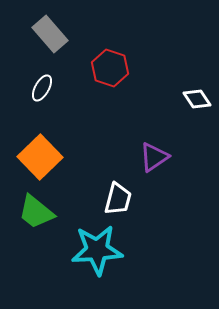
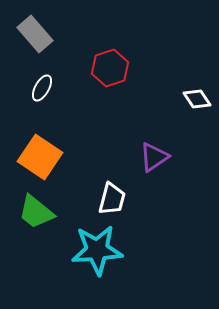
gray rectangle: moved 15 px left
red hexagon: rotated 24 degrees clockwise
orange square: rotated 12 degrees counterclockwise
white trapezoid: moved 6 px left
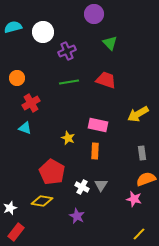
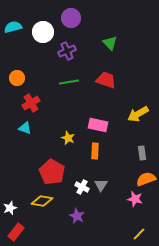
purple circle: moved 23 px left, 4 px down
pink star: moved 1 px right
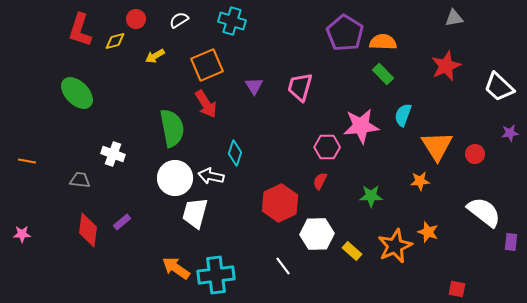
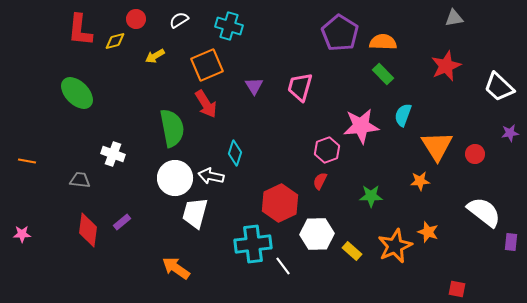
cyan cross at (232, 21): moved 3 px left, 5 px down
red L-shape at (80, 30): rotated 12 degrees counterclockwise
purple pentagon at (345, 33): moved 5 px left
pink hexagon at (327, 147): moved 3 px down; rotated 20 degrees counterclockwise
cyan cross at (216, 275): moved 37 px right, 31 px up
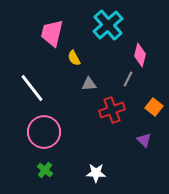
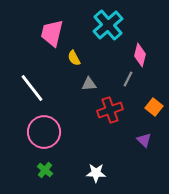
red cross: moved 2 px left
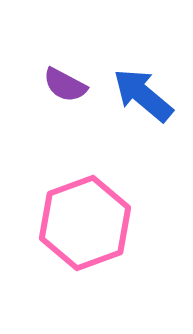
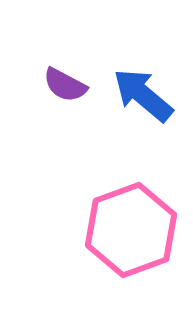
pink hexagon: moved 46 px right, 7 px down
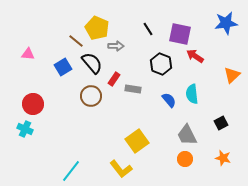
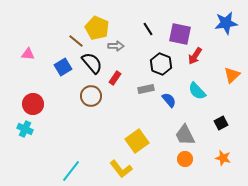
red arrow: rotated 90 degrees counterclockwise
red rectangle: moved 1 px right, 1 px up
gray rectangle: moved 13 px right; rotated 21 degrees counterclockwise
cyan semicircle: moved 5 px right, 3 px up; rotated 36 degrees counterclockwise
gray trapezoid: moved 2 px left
# # # # #
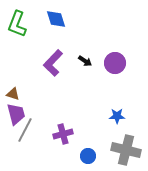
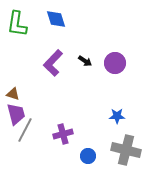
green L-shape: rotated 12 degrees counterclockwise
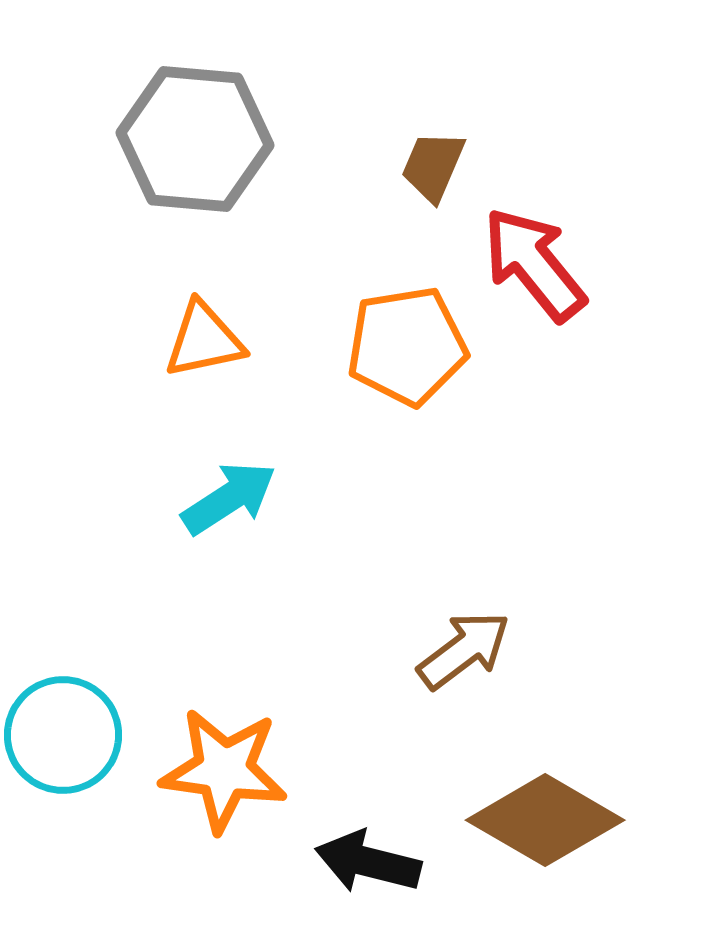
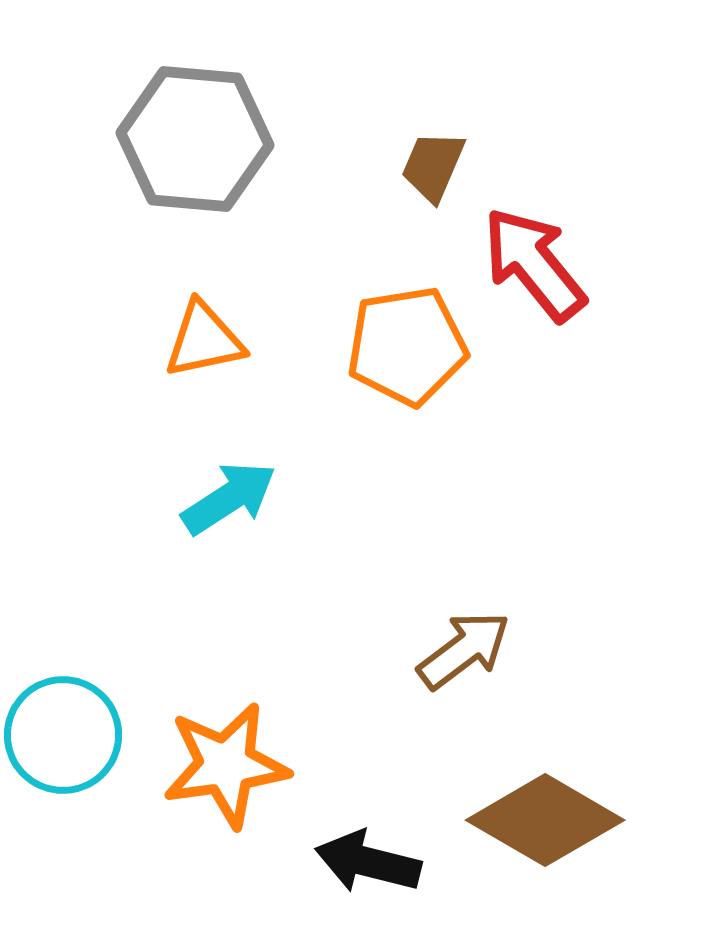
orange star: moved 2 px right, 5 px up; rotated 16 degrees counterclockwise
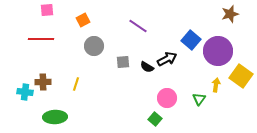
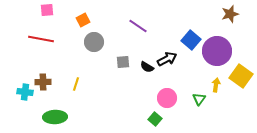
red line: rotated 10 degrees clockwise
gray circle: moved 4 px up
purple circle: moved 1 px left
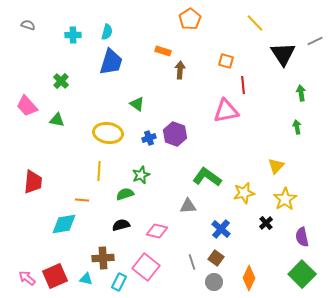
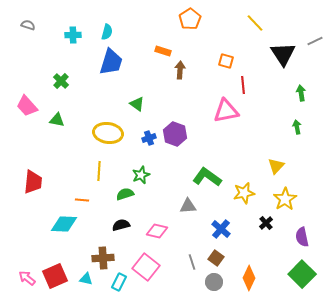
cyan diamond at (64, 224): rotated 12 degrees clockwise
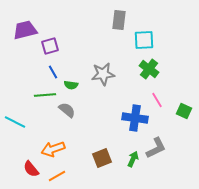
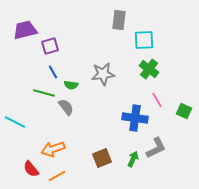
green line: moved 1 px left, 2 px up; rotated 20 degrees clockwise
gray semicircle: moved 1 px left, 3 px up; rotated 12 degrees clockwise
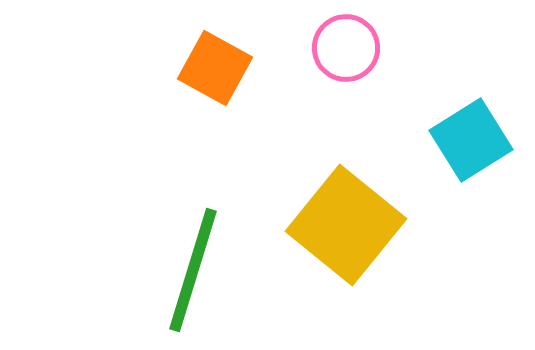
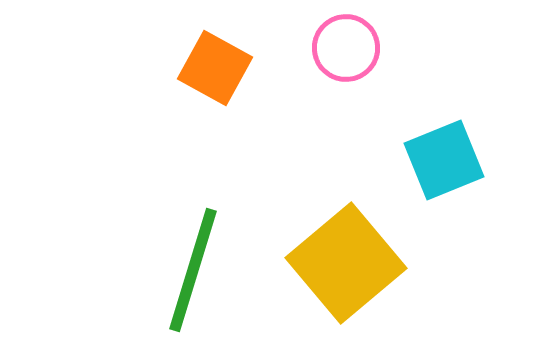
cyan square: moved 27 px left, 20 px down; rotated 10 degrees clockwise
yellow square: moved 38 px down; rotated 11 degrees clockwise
# # # # #
In the listing above, find the line containing "purple circle: moved 1 px left" and the line containing "yellow square: moved". Print those two lines and every line between them exactly, with no pictures.

- EXERCISE RESULT -
purple circle: moved 1 px left
cyan diamond at (64, 224): rotated 12 degrees clockwise
green line: moved 1 px left, 2 px up; rotated 20 degrees clockwise
gray semicircle: moved 1 px left, 3 px up; rotated 12 degrees clockwise
cyan square: moved 27 px left, 20 px down; rotated 10 degrees clockwise
yellow square: moved 38 px down; rotated 11 degrees clockwise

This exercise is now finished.